= Records shown =
---------------

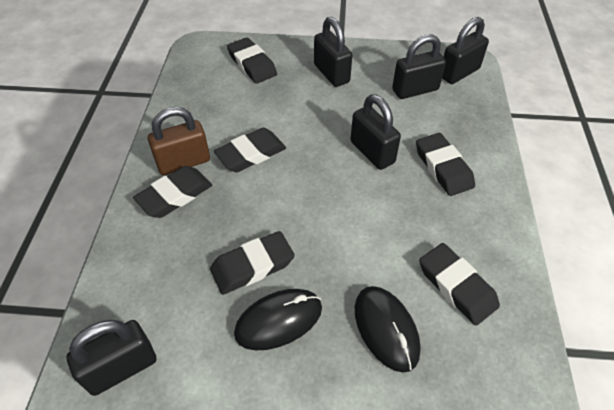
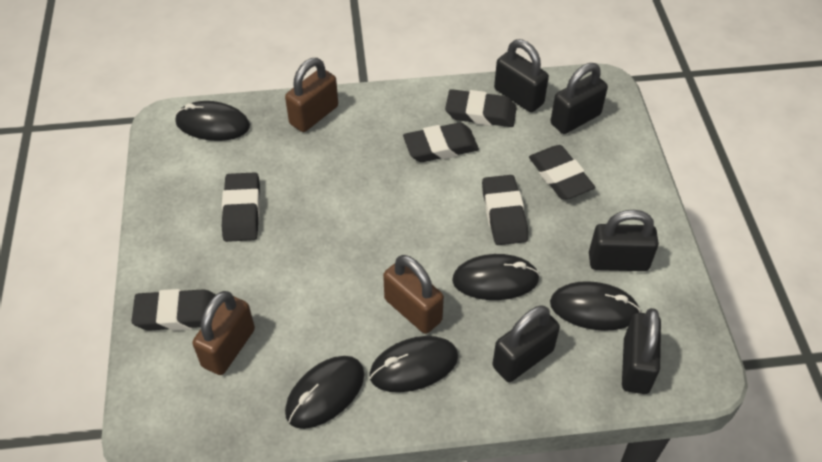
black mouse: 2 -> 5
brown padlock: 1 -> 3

---------------

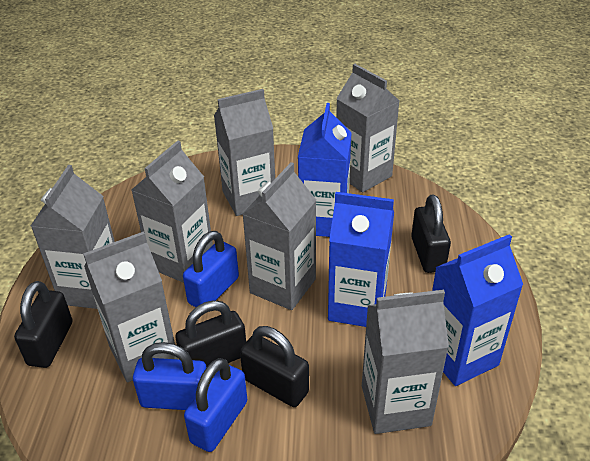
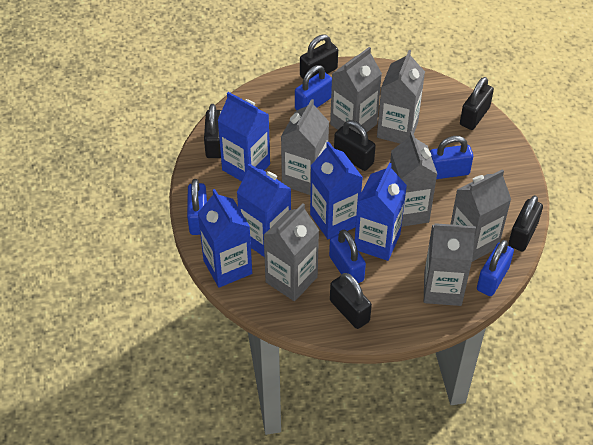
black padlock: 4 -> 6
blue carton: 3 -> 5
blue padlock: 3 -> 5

---------------

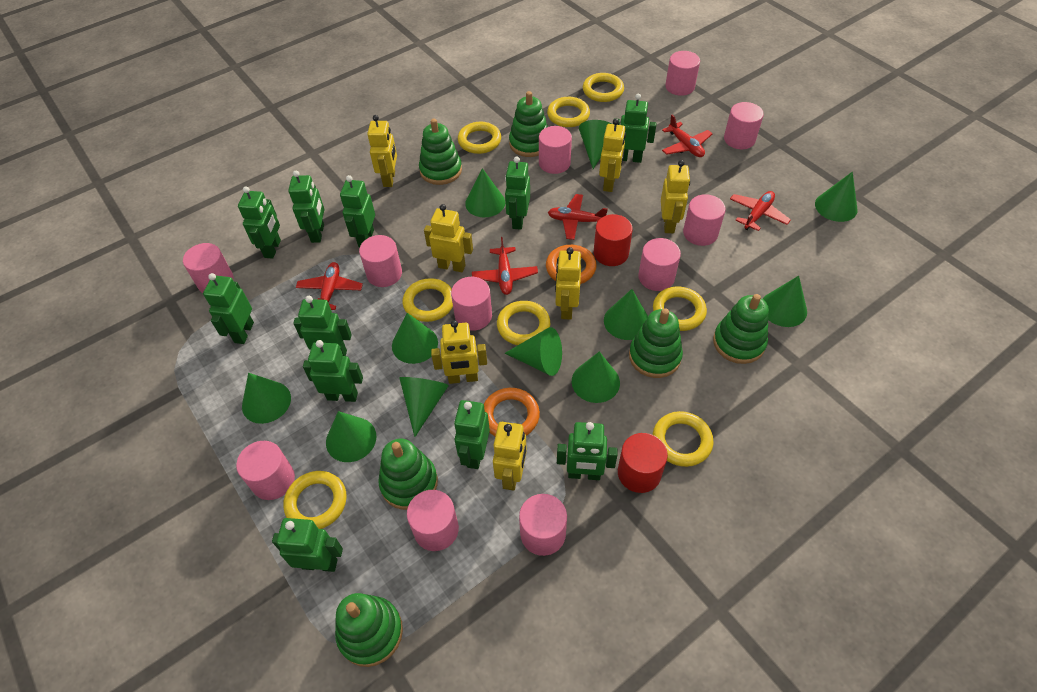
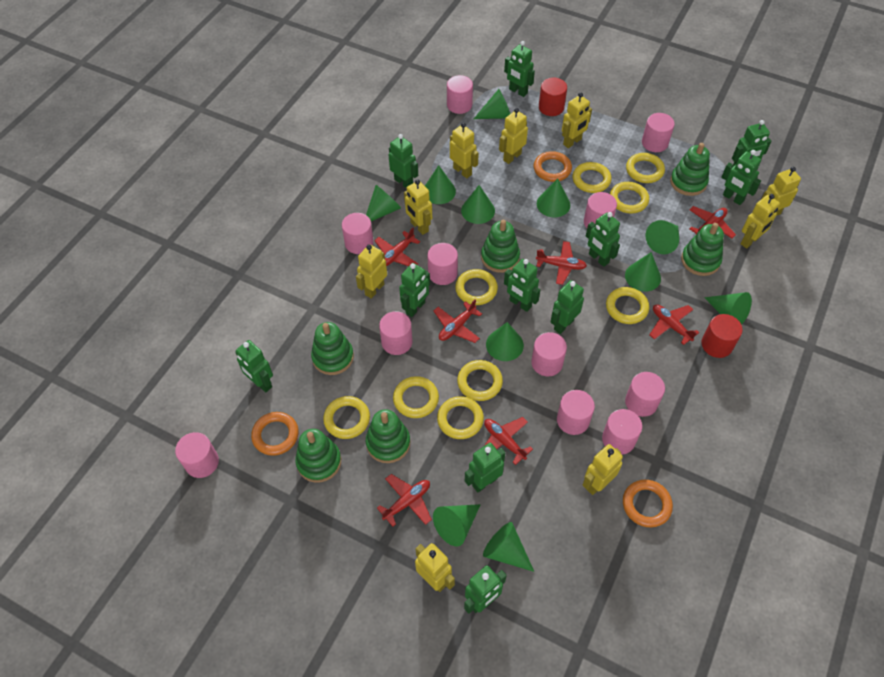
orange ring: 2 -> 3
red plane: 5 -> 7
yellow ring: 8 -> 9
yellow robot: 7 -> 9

---------------

= Requirement =
Every line that holds the string "padlock" must be copied from the records above.

= Response to this exercise =
brown padlock: 1 -> 3
black padlock: 4 -> 6
blue padlock: 3 -> 5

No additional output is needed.